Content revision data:
----------
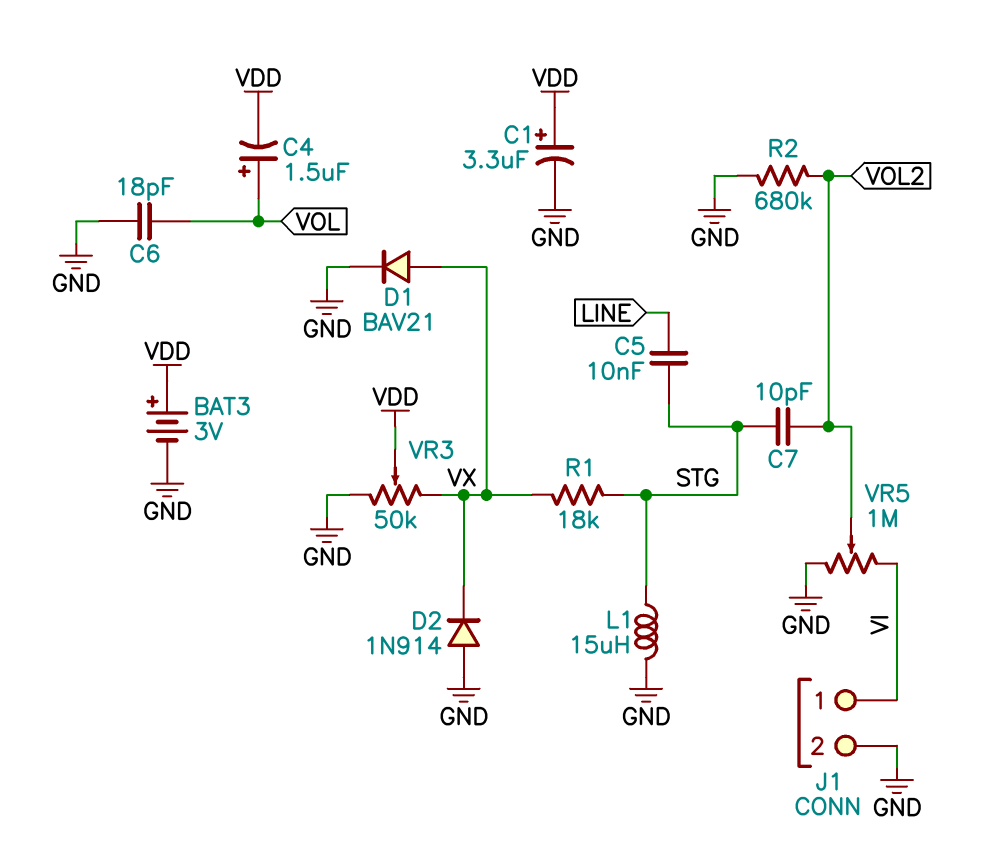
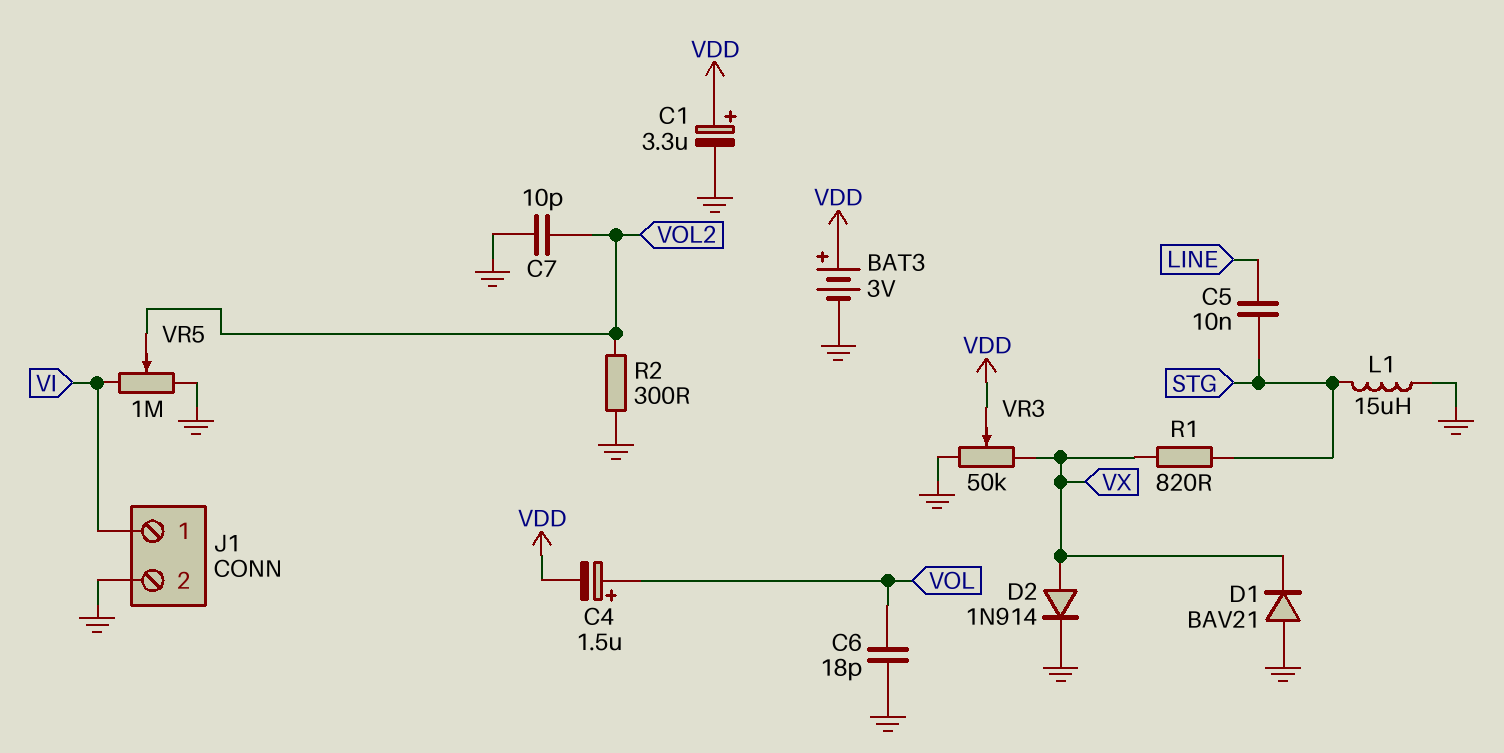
C7: 10pF (STG, VOL2) -> 10pF (GND, VOL2)
D1: diode BAV21 (A VX, K GND) -> diode BAV21 (A GND, K VX)
D2: diode 1N914 (A GND, K VX) -> diode 1N914 (A VX, K GND)
R1: 18k (STG, VX) -> 820 (STG, VX)
R2: 680k (GND, VOL2) -> 300 (GND, VOL2)

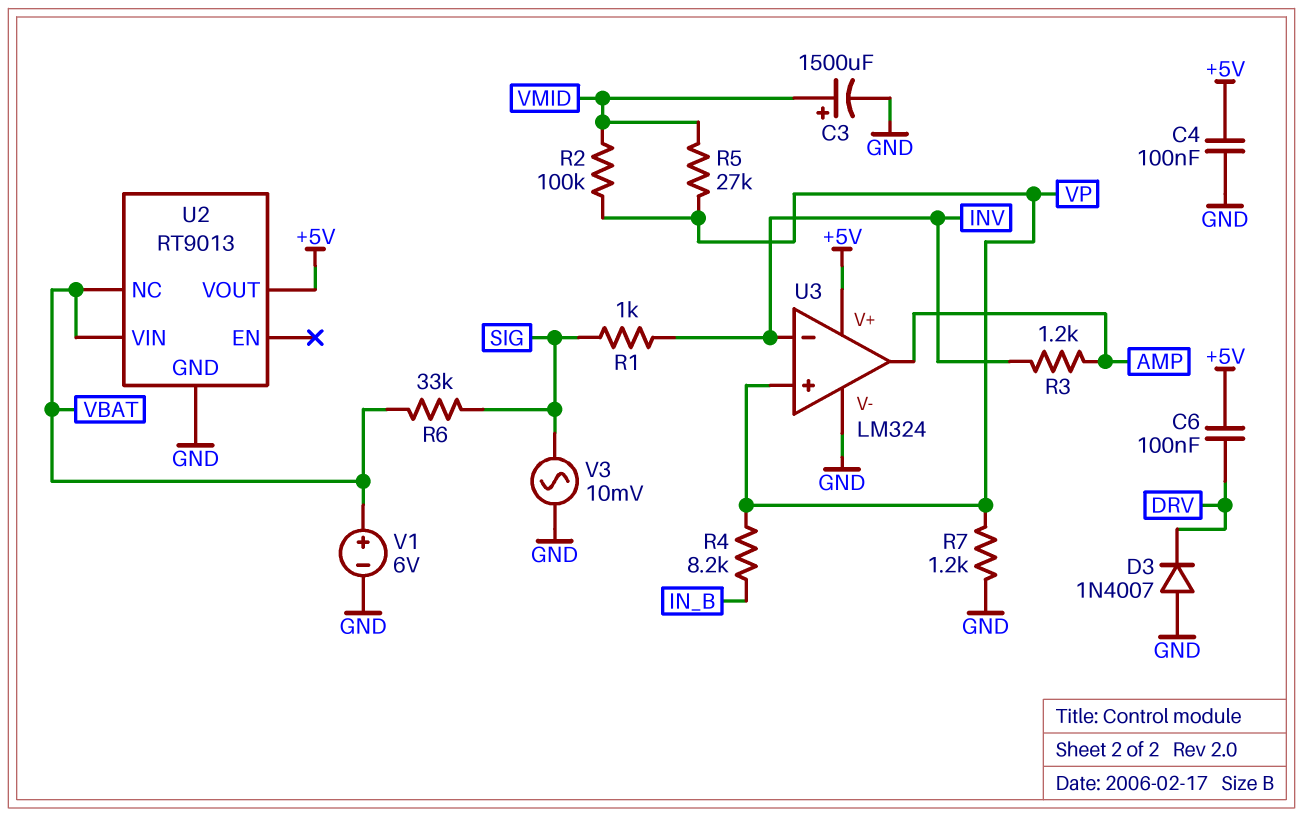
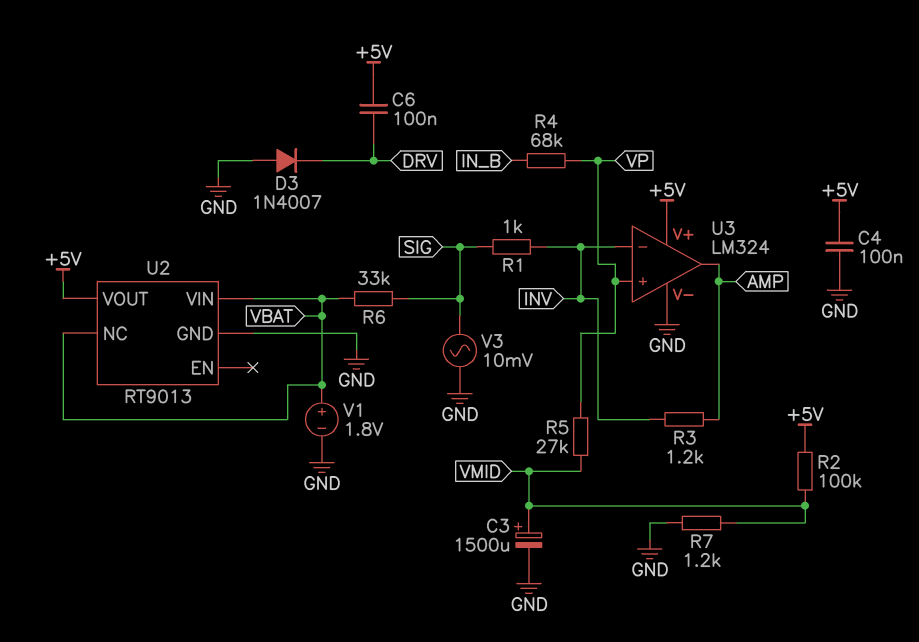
R2: 100k (VMID, VP) -> 100k (+5V, VMID)
R4: 8.2k (IN_B, VP) -> 68k (IN_B, VP)
R7: 1.2k (GND, VP) -> 1.2k (GND, VMID)
V1: 6V (plus VBAT, minus GND) -> 1.8V (plus VBAT, minus GND)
----------
### What to produce:
Repeat every record above exactly, but drop the pictures.

### Completed exercise:
C7: 10pF (STG, VOL2) -> 10pF (GND, VOL2)
D1: diode BAV21 (A VX, K GND) -> diode BAV21 (A GND, K VX)
D2: diode 1N914 (A GND, K VX) -> diode 1N914 (A VX, K GND)
R1: 18k (STG, VX) -> 820 (STG, VX)
R2: 680k (GND, VOL2) -> 300 (GND, VOL2)

R2: 100k (VMID, VP) -> 100k (+5V, VMID)
R4: 8.2k (IN_B, VP) -> 68k (IN_B, VP)
R7: 1.2k (GND, VP) -> 1.2k (GND, VMID)
V1: 6V (plus VBAT, minus GND) -> 1.8V (plus VBAT, minus GND)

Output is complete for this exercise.